* _THE TASK_: Type the entries out once more. Match them exactly.

*** EXERCISE MATERIAL

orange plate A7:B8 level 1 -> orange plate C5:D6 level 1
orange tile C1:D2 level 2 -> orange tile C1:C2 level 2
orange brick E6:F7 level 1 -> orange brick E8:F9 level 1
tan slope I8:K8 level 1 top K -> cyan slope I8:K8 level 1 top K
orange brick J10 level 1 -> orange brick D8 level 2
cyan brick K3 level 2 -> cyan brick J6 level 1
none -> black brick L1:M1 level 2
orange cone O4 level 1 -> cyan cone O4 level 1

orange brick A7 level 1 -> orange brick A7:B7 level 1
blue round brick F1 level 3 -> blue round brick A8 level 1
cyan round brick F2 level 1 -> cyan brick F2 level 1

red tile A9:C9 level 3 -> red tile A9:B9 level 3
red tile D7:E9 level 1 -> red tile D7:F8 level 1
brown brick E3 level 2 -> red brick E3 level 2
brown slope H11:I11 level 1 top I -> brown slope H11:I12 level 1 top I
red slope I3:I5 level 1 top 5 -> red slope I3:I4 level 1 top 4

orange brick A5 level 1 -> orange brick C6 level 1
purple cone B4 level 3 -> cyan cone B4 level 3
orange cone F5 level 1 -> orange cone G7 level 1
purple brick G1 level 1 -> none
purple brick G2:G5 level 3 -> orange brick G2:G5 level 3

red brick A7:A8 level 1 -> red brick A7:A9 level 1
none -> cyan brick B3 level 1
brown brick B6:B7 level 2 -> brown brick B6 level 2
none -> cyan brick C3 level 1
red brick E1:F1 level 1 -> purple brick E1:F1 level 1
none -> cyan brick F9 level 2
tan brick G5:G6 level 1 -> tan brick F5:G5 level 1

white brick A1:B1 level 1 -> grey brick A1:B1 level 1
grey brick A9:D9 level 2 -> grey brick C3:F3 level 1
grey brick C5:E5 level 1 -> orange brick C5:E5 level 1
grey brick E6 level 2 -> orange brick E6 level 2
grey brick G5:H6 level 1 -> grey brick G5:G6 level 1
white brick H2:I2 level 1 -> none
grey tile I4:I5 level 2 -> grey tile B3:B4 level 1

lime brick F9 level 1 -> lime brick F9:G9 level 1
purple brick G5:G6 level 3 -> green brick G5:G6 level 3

******

* _PROBLEM SOLUTION_:
orange plate A7:B8 level 1 -> orange plate C5:D6 level 1
orange tile C1:D2 level 2 -> orange tile C1:C2 level 2
orange brick E6:F7 level 1 -> orange brick E8:F9 level 1
tan slope I8:K8 level 1 top K -> cyan slope I8:K8 level 1 top K
orange brick J10 level 1 -> orange brick D8 level 2
cyan brick K3 level 2 -> cyan brick J6 level 1
none -> black brick L1:M1 level 2
orange cone O4 level 1 -> cyan cone O4 level 1

orange brick A7 level 1 -> orange brick A7:B7 level 1
blue round brick F1 level 3 -> blue round brick A8 level 1
cyan round brick F2 level 1 -> cyan brick F2 level 1

red tile A9:C9 level 3 -> red tile A9:B9 level 3
red tile D7:E9 level 1 -> red tile D7:F8 level 1
brown brick E3 level 2 -> red brick E3 level 2
brown slope H11:I11 level 1 top I -> brown slope H11:I12 level 1 top I
red slope I3:I5 level 1 top 5 -> red slope I3:I4 level 1 top 4

orange brick A5 level 1 -> orange brick C6 level 1
purple cone B4 level 3 -> cyan cone B4 level 3
orange cone F5 level 1 -> orange cone G7 level 1
purple brick G1 level 1 -> none
purple brick G2:G5 level 3 -> orange brick G2:G5 level 3

red brick A7:A8 level 1 -> red brick A7:A9 level 1
none -> cyan brick B3 level 1
brown brick B6:B7 level 2 -> brown brick B6 level 2
none -> cyan brick C3 level 1
red brick E1:F1 level 1 -> purple brick E1:F1 level 1
none -> cyan brick F9 level 2
tan brick G5:G6 level 1 -> tan brick F5:G5 level 1

white brick A1:B1 level 1 -> grey brick A1:B1 level 1
grey brick A9:D9 level 2 -> grey brick C3:F3 level 1
grey brick C5:E5 level 1 -> orange brick C5:E5 level 1
grey brick E6 level 2 -> orange brick E6 level 2
grey brick G5:H6 level 1 -> grey brick G5:G6 level 1
white brick H2:I2 level 1 -> none
grey tile I4:I5 level 2 -> grey tile B3:B4 level 1

lime brick F9 level 1 -> lime brick F9:G9 level 1
purple brick G5:G6 level 3 -> green brick G5:G6 level 3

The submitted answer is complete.